▶ **What is needed**: Each record must be printed again exactly as it appears.

▶ **Information supplied**:
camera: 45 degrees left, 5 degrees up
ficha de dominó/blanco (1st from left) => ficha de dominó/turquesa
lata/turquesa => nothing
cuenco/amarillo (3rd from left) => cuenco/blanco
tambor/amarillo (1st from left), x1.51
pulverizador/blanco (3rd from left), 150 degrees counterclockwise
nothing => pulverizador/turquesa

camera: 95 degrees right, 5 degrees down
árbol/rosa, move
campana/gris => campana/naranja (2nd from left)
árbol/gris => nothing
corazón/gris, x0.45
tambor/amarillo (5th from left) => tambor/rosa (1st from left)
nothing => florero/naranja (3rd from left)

▶ **Your solution**:
camera: 45 degrees left, 5 degrees up
ficha de dominó/blanco (1st from left) => ficha de dominó/turquesa
lata/turquesa => nothing
cuenco/amarillo (3rd from left) => cuenco/blanco
tambor/amarillo (1st from left), x1.51
pulverizador/blanco (3rd from left), 150 degrees counterclockwise
nothing => pulverizador/turquesa

camera: 95 degrees right, 5 degrees down
árbol/rosa, move
campana/gris => campana/naranja (2nd from left)
árbol/gris => nothing
corazón/gris, x0.45
tambor/amarillo (5th from left) => tambor/rosa (1st from left)
nothing => florero/naranja (3rd from left)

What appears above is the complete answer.